### WHAT TO DO
Copy every line of the records that includes the word "blue".

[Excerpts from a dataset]
·····
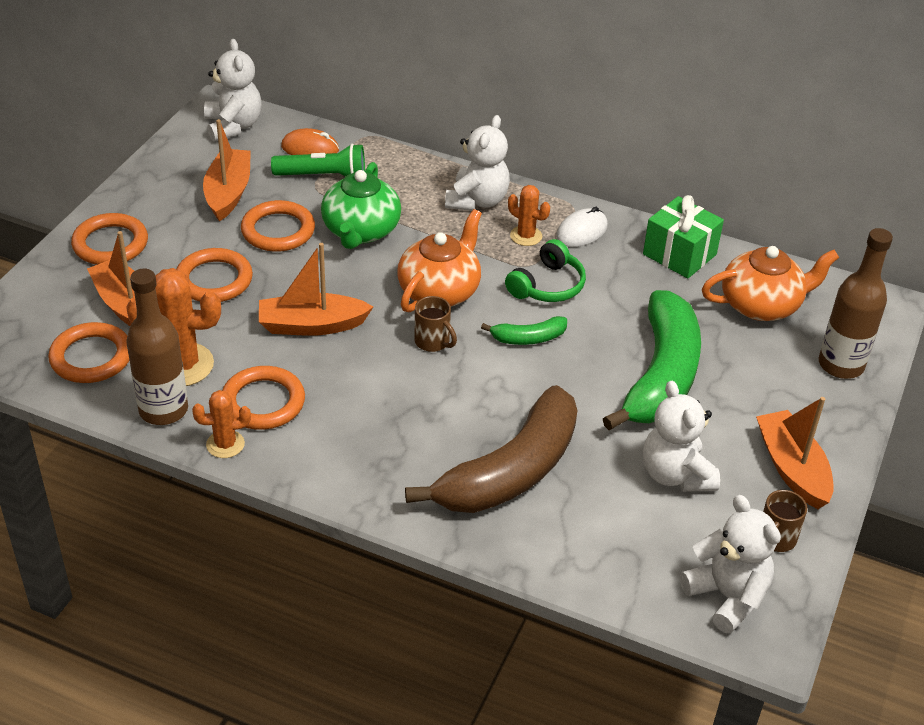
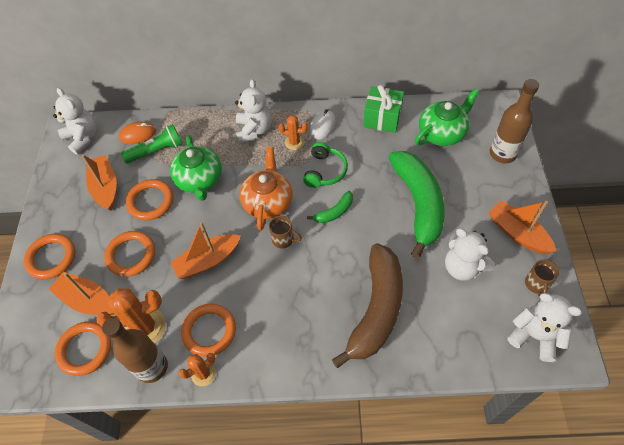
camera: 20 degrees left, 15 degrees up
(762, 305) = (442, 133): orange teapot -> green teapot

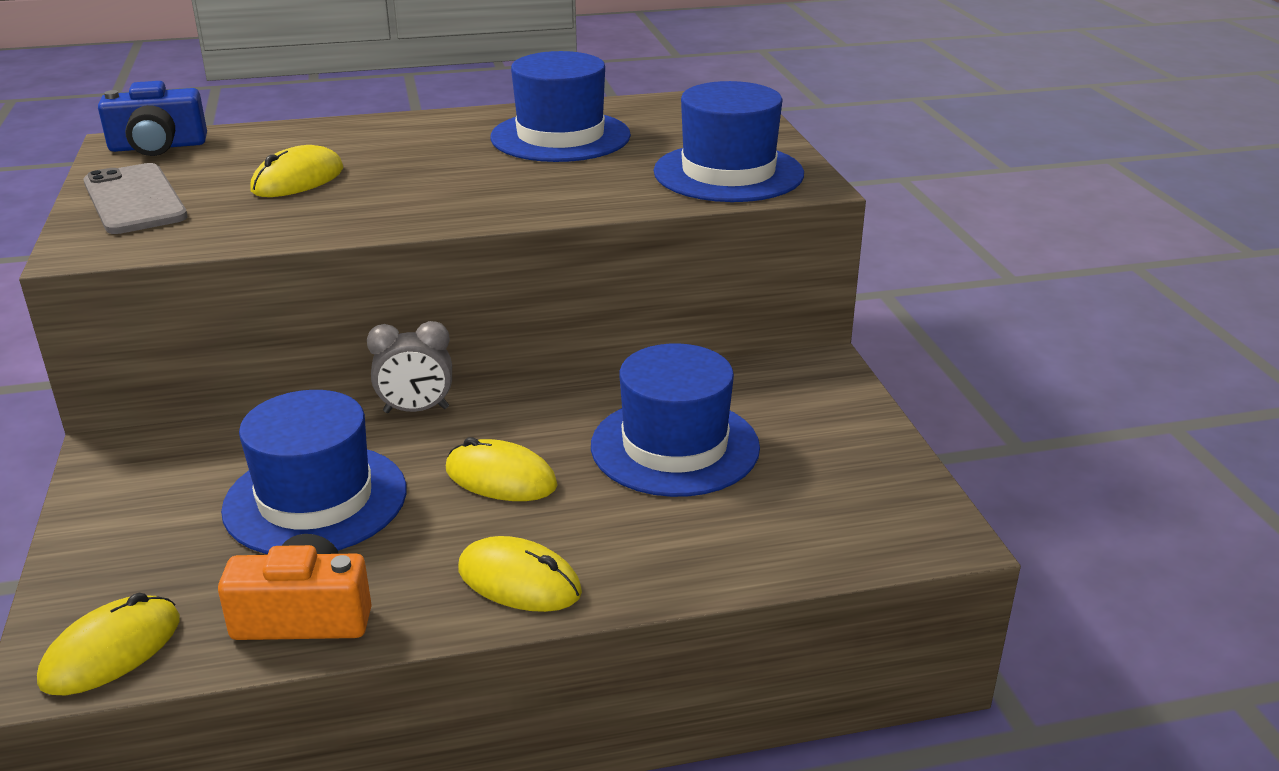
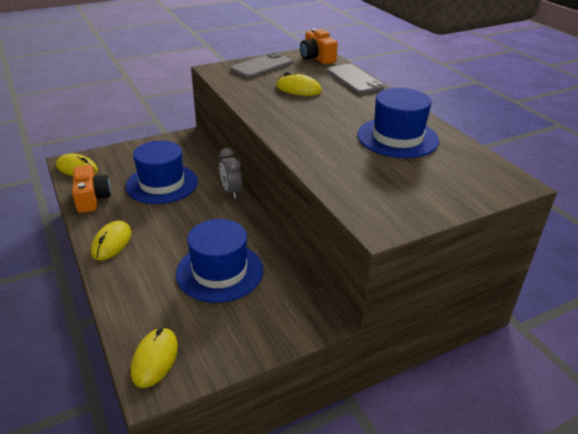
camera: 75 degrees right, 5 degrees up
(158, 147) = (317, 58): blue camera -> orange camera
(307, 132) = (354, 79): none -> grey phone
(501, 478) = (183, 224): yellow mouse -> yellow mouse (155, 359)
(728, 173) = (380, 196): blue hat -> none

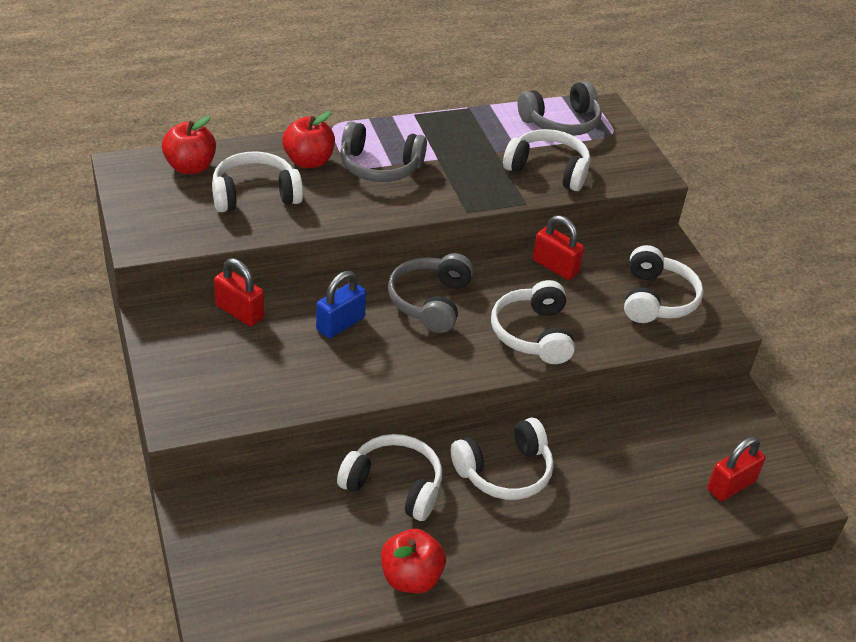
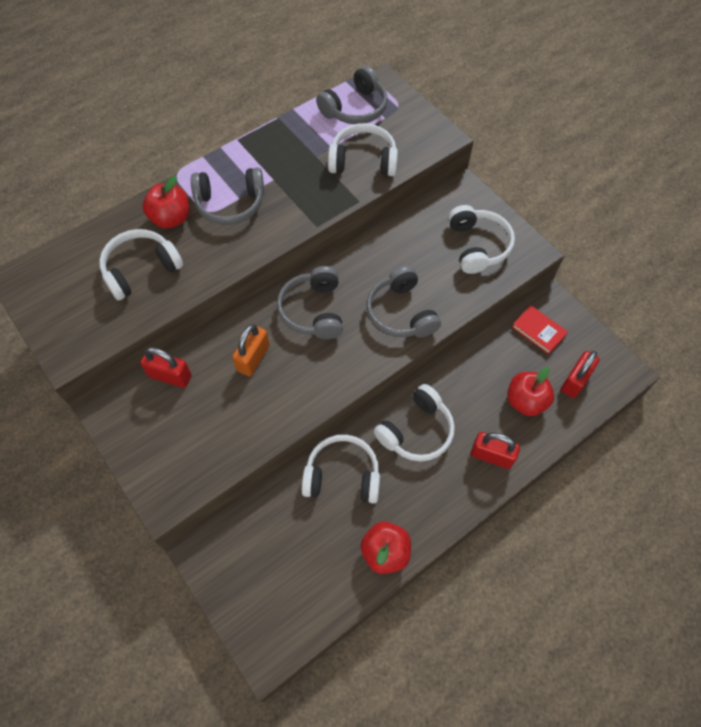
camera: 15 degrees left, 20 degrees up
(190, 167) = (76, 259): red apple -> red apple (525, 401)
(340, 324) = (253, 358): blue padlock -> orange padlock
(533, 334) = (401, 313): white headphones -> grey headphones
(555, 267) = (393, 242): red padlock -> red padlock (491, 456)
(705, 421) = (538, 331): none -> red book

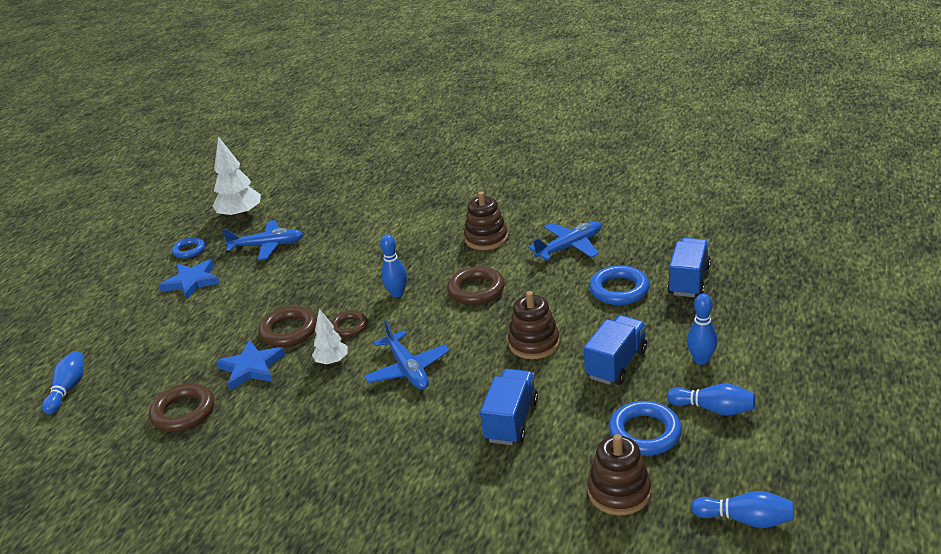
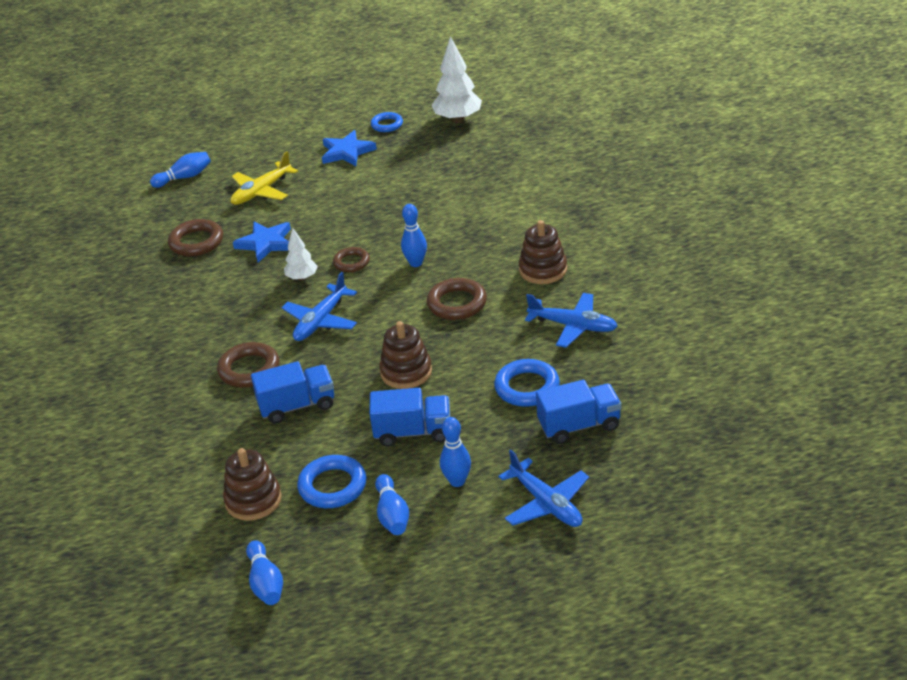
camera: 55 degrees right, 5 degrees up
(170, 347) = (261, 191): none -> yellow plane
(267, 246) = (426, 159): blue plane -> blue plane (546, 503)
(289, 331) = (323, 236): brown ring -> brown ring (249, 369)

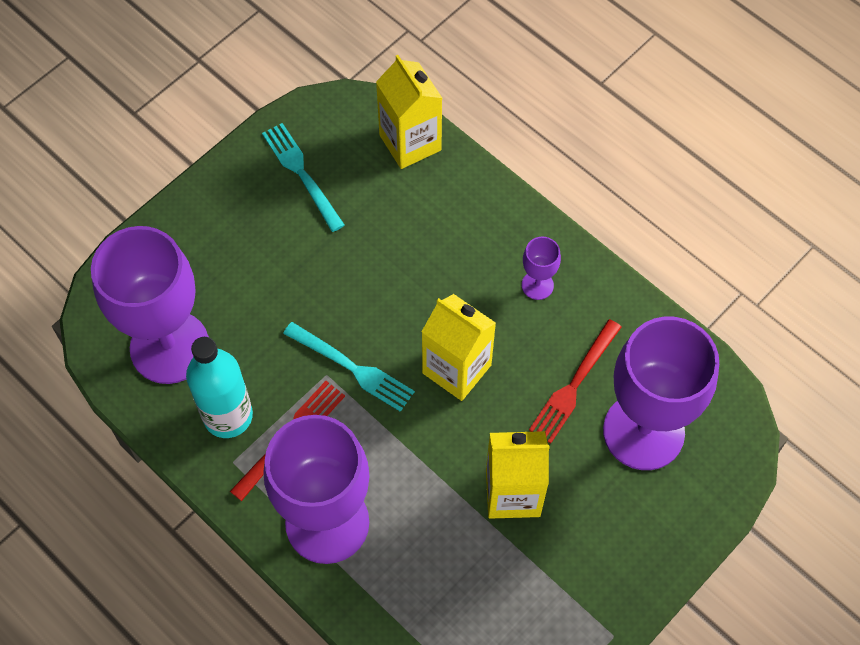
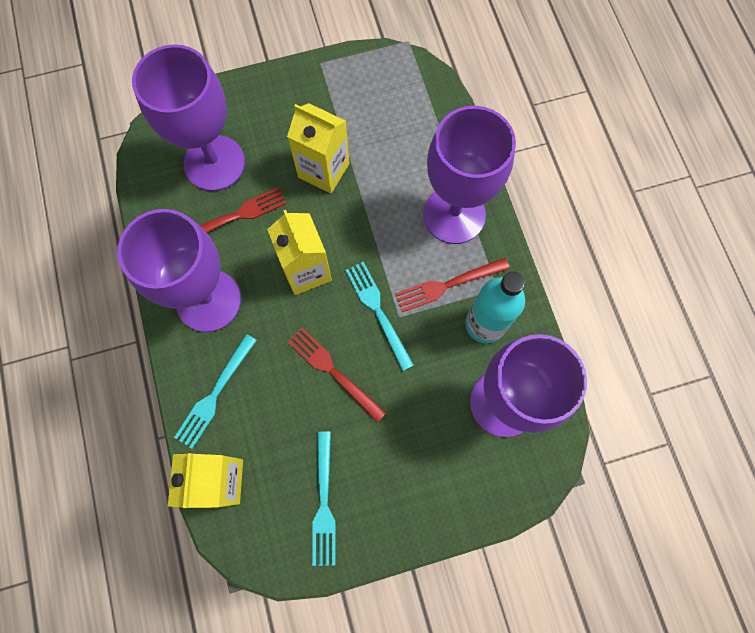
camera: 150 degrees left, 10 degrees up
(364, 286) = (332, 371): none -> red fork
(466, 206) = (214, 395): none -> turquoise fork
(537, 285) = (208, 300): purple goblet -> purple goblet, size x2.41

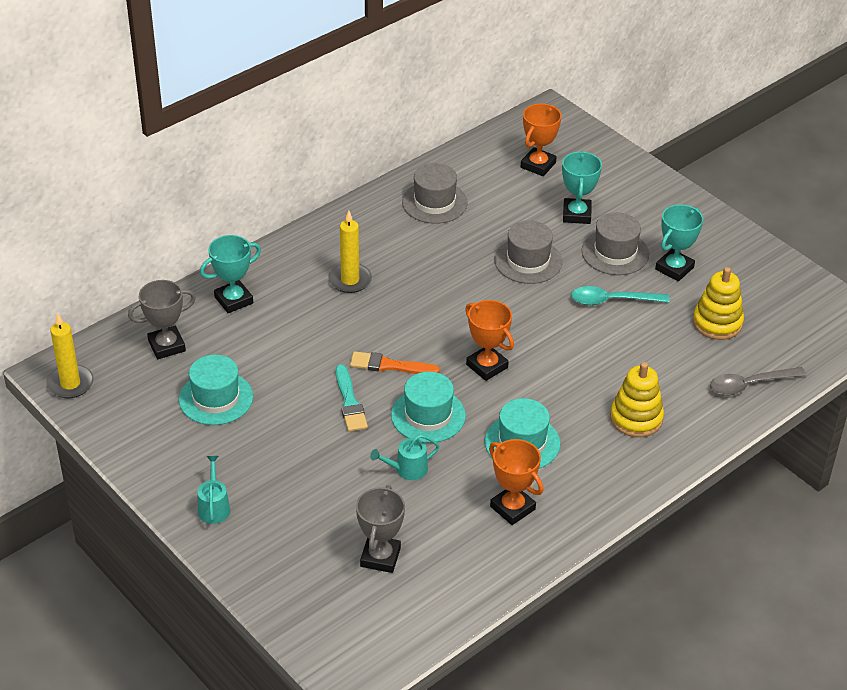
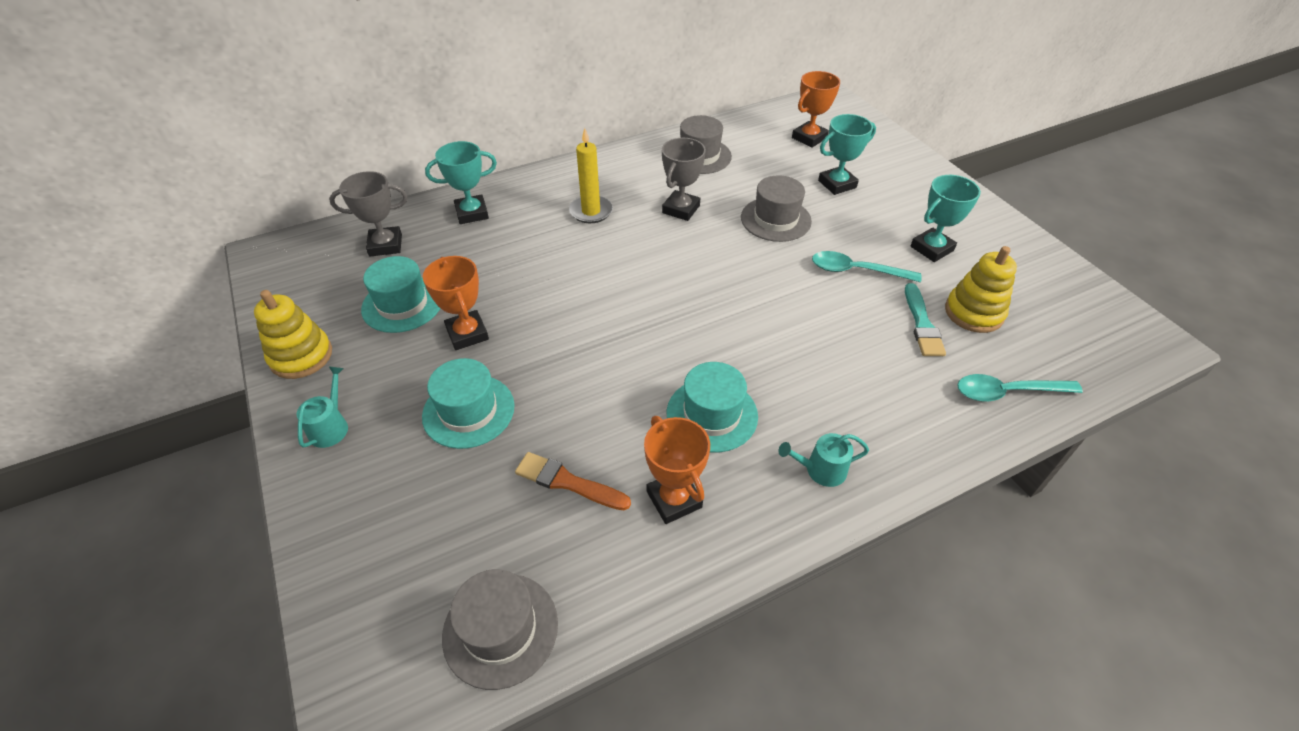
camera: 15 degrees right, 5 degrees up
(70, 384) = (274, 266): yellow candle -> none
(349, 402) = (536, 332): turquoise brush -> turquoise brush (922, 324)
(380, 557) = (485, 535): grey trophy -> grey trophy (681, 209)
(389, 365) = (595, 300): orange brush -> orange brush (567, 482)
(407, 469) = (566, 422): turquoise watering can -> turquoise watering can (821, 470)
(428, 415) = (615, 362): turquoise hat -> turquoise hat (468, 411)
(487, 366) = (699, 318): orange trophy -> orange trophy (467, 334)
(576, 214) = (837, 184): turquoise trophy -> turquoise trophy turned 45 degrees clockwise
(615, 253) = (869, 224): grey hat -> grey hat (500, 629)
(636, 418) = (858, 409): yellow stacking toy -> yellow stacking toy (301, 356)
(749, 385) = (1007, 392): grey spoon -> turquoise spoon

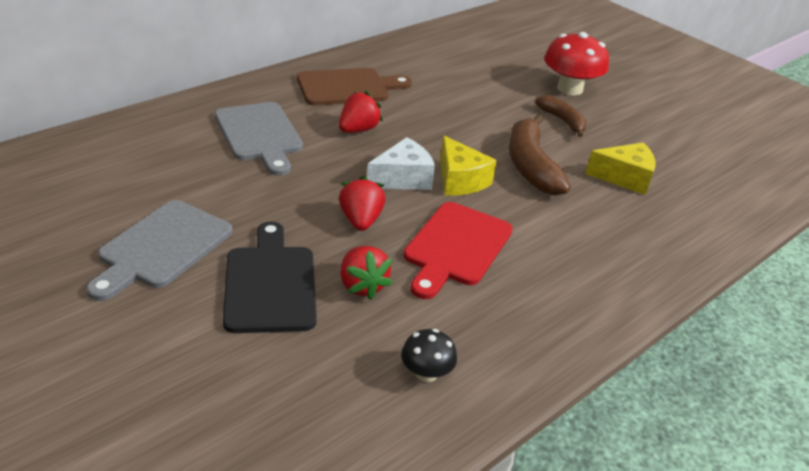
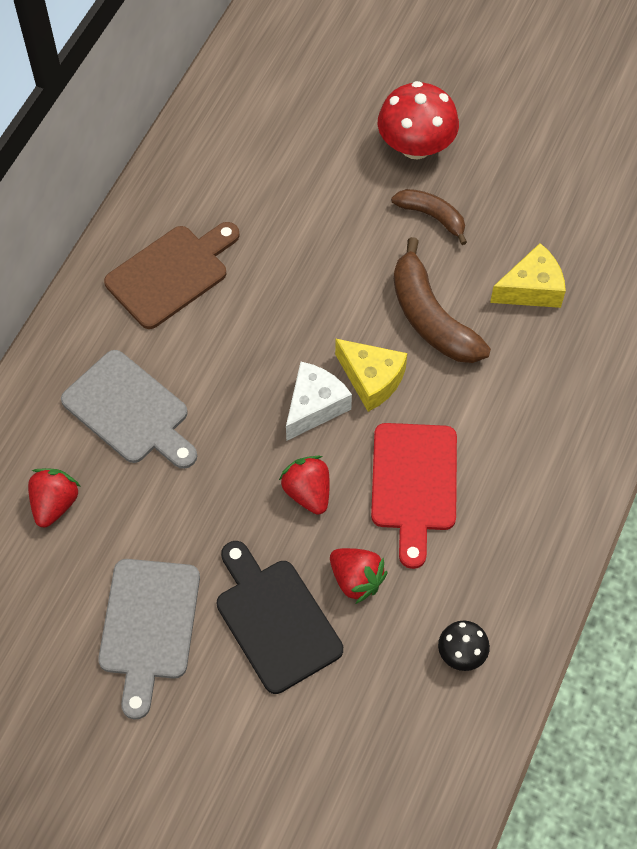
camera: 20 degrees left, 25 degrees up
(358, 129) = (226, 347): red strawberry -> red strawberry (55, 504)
·····
### EXERCISE RESULT
(158, 147) = (317, 58): blue camera -> orange camera
(728, 173) = (380, 196): blue hat -> none
(340, 324) = (253, 358): blue padlock -> orange padlock
(267, 246) = (426, 159): blue plane -> blue plane (546, 503)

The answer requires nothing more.